Start of GIVEN INFORMATION

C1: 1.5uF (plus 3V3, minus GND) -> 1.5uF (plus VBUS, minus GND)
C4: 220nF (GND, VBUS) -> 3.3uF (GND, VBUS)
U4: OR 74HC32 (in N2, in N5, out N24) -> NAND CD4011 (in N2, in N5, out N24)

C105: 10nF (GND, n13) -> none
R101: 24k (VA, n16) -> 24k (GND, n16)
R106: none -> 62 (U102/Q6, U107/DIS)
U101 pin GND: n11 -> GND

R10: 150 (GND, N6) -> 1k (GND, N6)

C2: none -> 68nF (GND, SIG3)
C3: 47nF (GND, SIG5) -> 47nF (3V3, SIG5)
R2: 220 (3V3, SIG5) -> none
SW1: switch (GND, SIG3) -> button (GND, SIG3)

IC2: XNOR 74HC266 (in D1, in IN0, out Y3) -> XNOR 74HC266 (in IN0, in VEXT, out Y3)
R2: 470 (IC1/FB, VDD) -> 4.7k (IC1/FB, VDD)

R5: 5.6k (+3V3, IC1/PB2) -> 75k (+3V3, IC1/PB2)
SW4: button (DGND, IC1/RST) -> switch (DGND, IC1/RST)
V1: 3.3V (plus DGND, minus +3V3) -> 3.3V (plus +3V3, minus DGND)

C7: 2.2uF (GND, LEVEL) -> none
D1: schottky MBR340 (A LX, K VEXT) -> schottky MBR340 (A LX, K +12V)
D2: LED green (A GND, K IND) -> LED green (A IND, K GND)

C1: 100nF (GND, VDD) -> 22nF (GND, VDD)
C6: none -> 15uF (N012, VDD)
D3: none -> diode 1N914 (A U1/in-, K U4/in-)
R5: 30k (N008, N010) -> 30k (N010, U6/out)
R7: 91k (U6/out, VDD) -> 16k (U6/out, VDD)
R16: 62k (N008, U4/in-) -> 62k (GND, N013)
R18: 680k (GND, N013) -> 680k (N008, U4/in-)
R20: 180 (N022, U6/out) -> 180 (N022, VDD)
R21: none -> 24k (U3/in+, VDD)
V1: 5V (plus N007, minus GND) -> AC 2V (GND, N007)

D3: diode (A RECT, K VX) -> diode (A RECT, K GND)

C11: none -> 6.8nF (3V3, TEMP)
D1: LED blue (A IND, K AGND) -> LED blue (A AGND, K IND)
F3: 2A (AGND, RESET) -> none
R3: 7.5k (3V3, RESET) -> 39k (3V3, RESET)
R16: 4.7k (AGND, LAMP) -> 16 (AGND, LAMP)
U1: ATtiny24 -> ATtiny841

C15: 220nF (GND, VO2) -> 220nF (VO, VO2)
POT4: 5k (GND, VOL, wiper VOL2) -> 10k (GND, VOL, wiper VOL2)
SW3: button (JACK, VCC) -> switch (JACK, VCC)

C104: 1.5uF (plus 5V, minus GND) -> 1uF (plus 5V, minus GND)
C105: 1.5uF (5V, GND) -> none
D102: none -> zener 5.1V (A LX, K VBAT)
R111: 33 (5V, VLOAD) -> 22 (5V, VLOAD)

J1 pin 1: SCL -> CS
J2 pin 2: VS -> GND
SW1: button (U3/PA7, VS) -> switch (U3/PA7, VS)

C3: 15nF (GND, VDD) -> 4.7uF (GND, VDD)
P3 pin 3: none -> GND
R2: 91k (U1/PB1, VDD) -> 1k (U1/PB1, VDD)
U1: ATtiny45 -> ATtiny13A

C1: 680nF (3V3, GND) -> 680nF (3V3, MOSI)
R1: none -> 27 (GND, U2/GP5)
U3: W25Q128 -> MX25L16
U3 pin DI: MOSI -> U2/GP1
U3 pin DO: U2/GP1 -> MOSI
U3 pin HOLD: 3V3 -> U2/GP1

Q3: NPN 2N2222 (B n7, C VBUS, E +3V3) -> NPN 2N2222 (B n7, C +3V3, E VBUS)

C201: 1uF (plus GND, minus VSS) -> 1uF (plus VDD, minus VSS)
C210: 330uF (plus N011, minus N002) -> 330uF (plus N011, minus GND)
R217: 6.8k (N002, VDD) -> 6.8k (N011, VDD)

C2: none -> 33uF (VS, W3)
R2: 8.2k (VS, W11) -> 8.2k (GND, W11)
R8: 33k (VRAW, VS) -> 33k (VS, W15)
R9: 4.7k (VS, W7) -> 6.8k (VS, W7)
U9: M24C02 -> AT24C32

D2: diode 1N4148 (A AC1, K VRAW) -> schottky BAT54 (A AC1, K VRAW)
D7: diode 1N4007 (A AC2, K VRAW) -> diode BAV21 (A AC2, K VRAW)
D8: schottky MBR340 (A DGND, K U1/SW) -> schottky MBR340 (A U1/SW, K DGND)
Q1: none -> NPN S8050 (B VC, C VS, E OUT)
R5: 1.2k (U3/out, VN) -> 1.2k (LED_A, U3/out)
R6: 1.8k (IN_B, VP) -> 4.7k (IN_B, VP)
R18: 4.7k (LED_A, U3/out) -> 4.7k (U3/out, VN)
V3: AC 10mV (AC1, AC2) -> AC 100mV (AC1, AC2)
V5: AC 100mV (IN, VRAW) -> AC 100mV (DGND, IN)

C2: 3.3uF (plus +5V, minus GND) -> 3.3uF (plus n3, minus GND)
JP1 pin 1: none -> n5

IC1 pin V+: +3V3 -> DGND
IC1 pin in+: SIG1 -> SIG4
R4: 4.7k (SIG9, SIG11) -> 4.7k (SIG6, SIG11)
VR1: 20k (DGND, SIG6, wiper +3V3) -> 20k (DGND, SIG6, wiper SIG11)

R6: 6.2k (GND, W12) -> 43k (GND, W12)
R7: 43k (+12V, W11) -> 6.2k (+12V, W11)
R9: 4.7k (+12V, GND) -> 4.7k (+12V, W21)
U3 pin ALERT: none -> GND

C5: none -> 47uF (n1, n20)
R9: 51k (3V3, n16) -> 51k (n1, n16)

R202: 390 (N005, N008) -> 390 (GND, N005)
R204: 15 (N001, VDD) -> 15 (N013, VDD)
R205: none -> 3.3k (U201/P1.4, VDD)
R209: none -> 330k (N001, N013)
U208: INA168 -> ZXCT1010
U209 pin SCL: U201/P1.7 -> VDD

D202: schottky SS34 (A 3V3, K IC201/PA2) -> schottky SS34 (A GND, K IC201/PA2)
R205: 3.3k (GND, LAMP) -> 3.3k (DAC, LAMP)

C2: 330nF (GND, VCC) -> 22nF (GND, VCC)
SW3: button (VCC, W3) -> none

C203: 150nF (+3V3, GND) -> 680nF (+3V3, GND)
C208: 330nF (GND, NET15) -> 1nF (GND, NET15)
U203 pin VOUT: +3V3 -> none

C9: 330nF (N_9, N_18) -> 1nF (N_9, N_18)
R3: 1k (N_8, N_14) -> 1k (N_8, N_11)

End of GIVEN INFORMATION

The word is "schottky". Copy every line above where it appears.

D1: schottky MBR340 (A LX, K VEXT) -> schottky MBR340 (A LX, K +12V)
D2: diode 1N4148 (A AC1, K VRAW) -> schottky BAT54 (A AC1, K VRAW)
D8: schottky MBR340 (A DGND, K U1/SW) -> schottky MBR340 (A U1/SW, K DGND)
D202: schottky SS34 (A 3V3, K IC201/PA2) -> schottky SS34 (A GND, K IC201/PA2)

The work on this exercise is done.